Given data Block Start

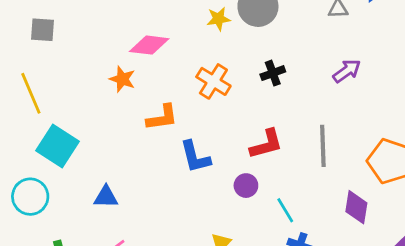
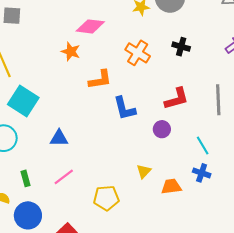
black cross: (273, 73) -> (181, 47), turned 36
cyan line: (285, 210) -> (203, 145), moved

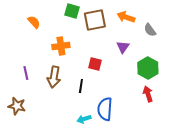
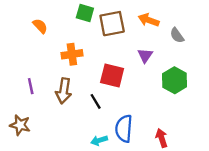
red square: (95, 64) -> (112, 76), size x1.5
black line: (81, 86) -> (96, 101), turned -40
red arrow: (148, 94) -> (162, 138), moved

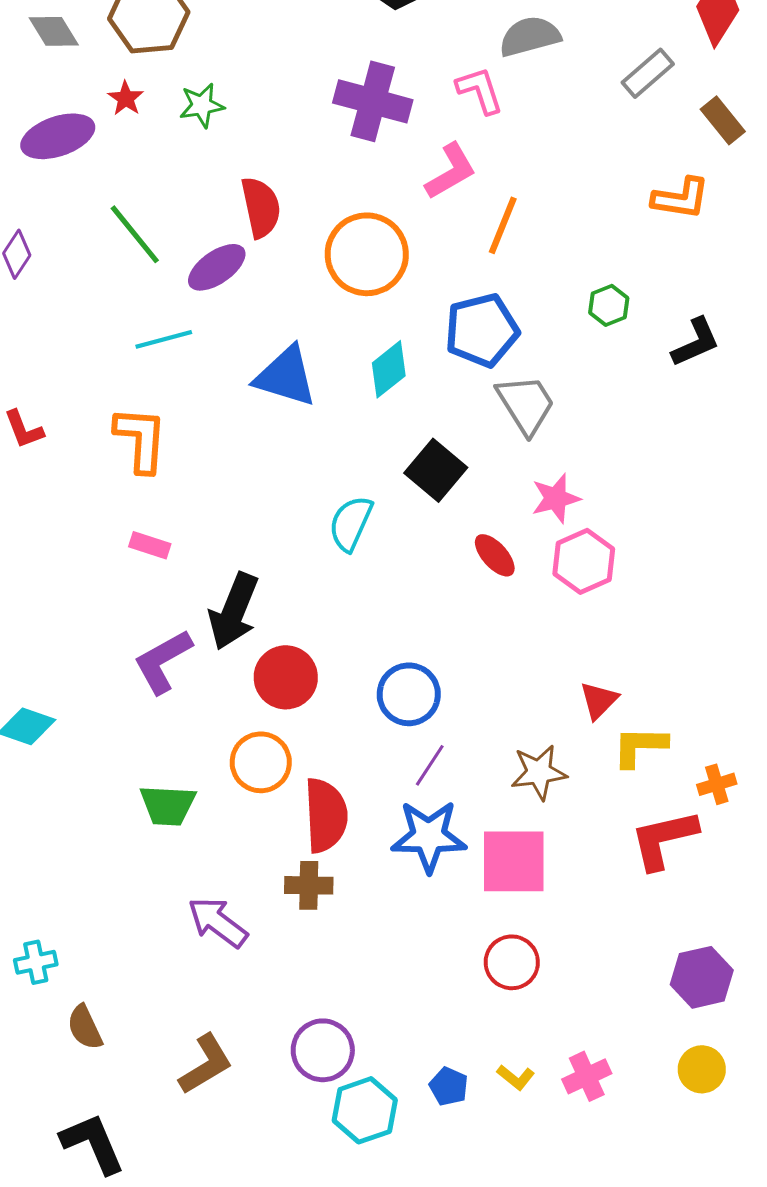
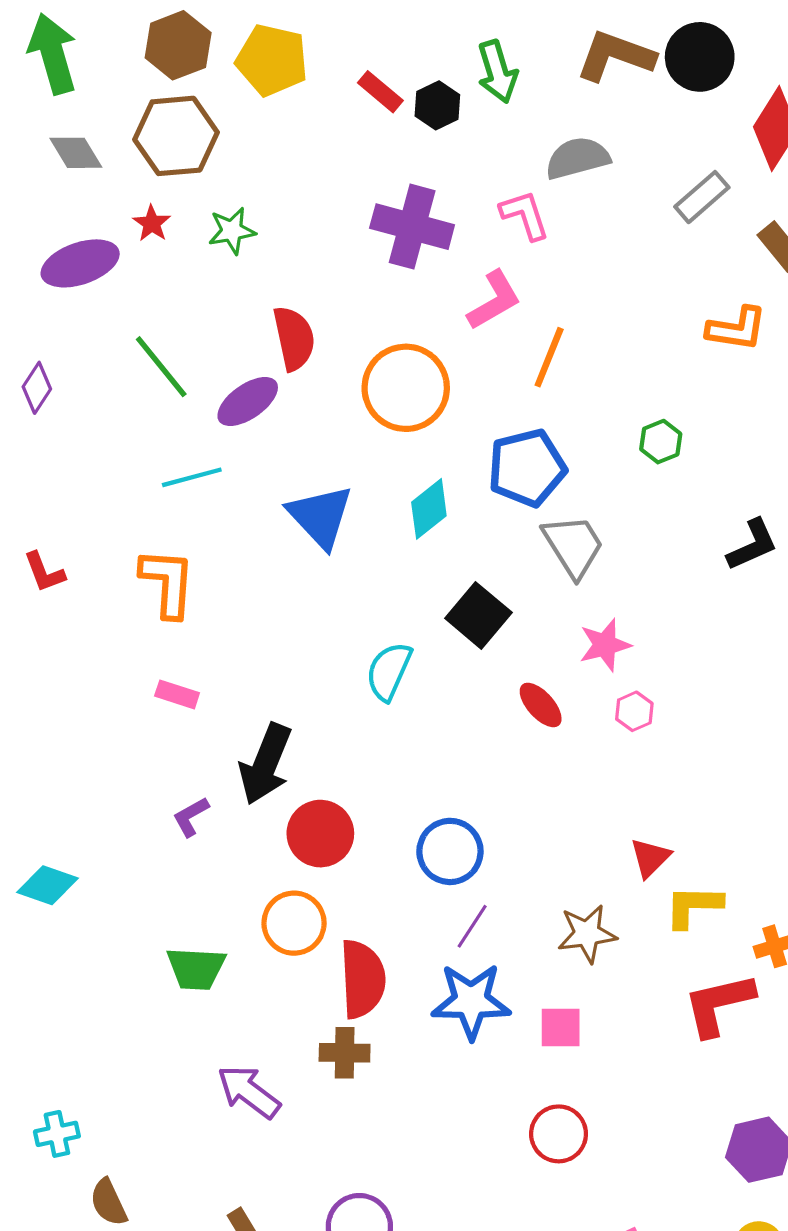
black L-shape: (696, 342) -> (752, 545), moved
blue triangle: (286, 376) -> (320, 516), turned 30
pink hexagon: (584, 561) -> (634, 711), size x0.6
purple L-shape: (163, 661) -> (191, 817), size x0.6
pink square: (514, 861) -> (561, 1027), size x0.6

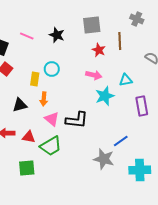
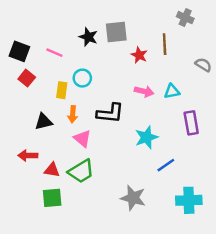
gray square: (92, 25) -> (116, 32), moved
pink line: (27, 36) -> (54, 53), moved
pink arrow: (94, 75) -> (144, 91), moved
cyan star: (105, 96) -> (146, 137), moved
black L-shape: (77, 120) -> (110, 113), moved
red triangle: (29, 137) -> (52, 170), moved
gray star: (104, 159) -> (133, 198), moved

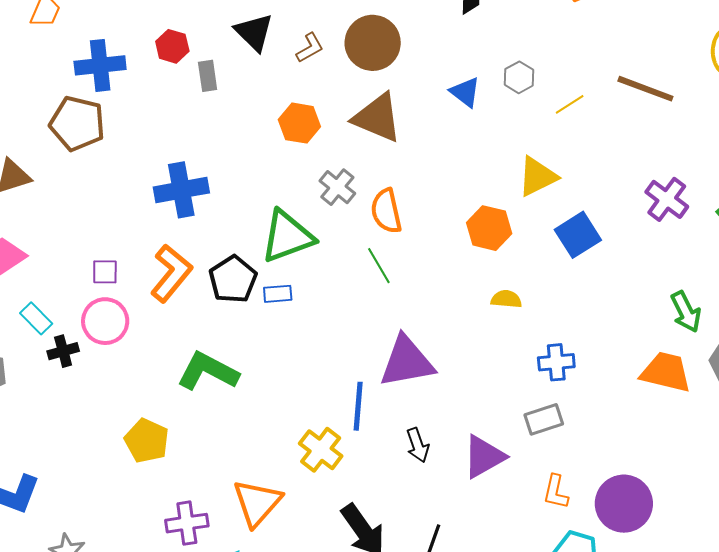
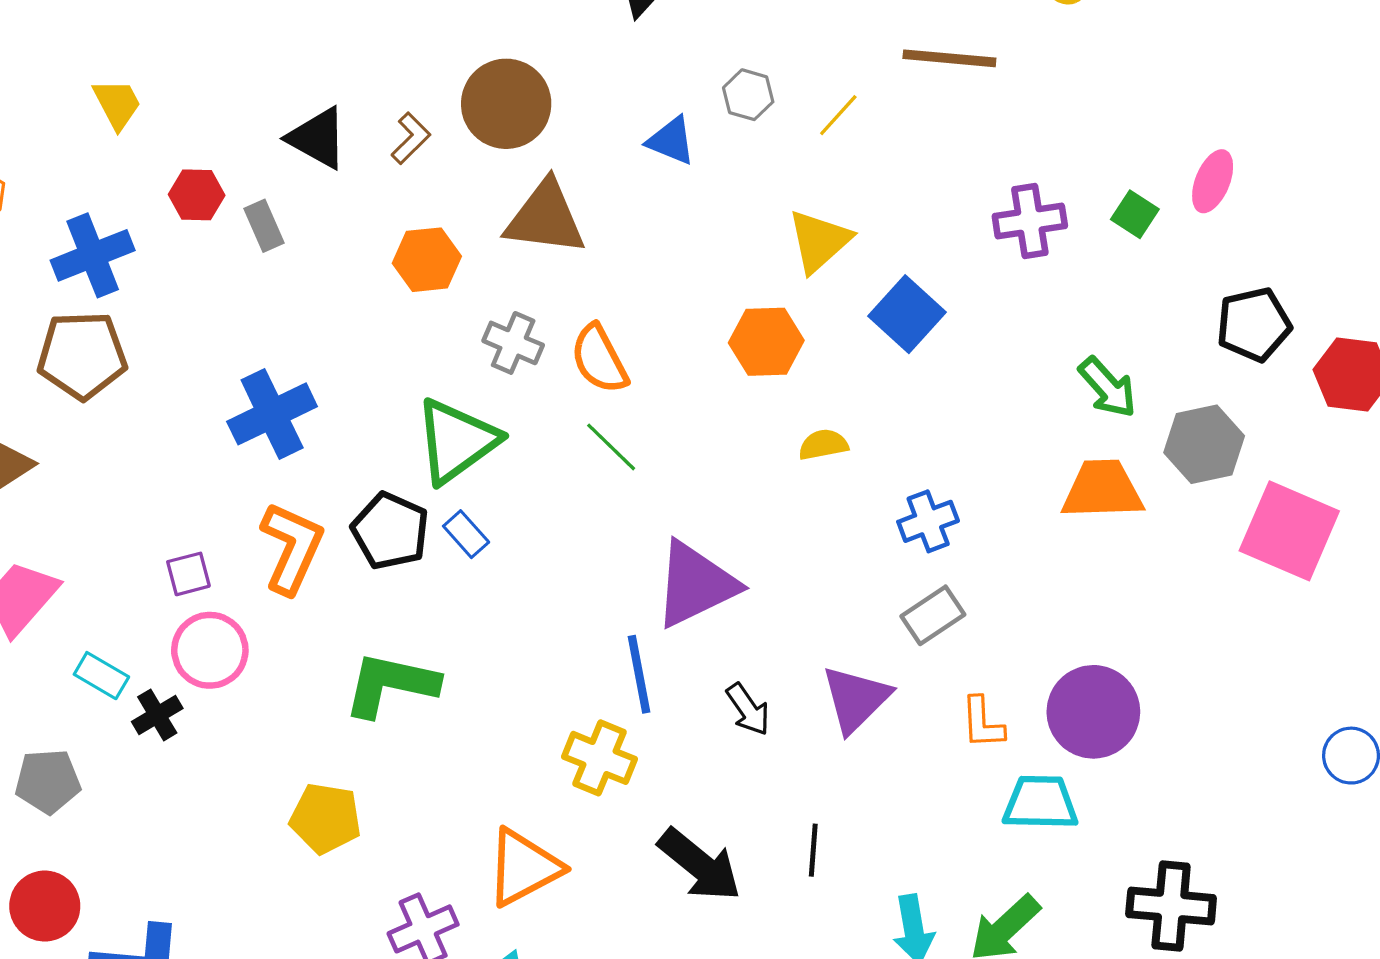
purple cross: (667, 199) -> (1030, 221), turned -30
blue rectangle: (278, 294) -> (466, 534), turned 68
orange triangle: (257, 503) -> (524, 867), turned 36

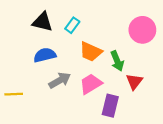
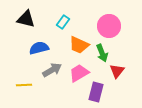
black triangle: (42, 22) -> (26, 19), moved
pink circle: (142, 30) -> (109, 26), moved
yellow line: (14, 94) -> (24, 85), moved

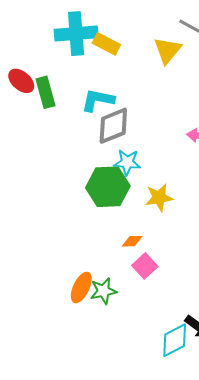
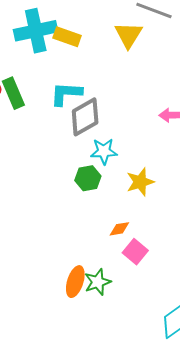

Given data Block End

◆ What is needed ◆
The required response consists solely of the lines from the line containing "red triangle: (29, 137) -> (52, 170), moved" through the end of the listing, both ends included, copied exactly without pictures.

◆ Answer ◆
red triangle: (29, 137) -> (52, 170), moved
gray star: (104, 159) -> (133, 198), moved

purple cross: (667, 199) -> (1030, 221), turned -30
blue rectangle: (278, 294) -> (466, 534), turned 68
orange triangle: (257, 503) -> (524, 867), turned 36

black triangle: (42, 22) -> (26, 19), moved
pink circle: (142, 30) -> (109, 26), moved
yellow line: (14, 94) -> (24, 85), moved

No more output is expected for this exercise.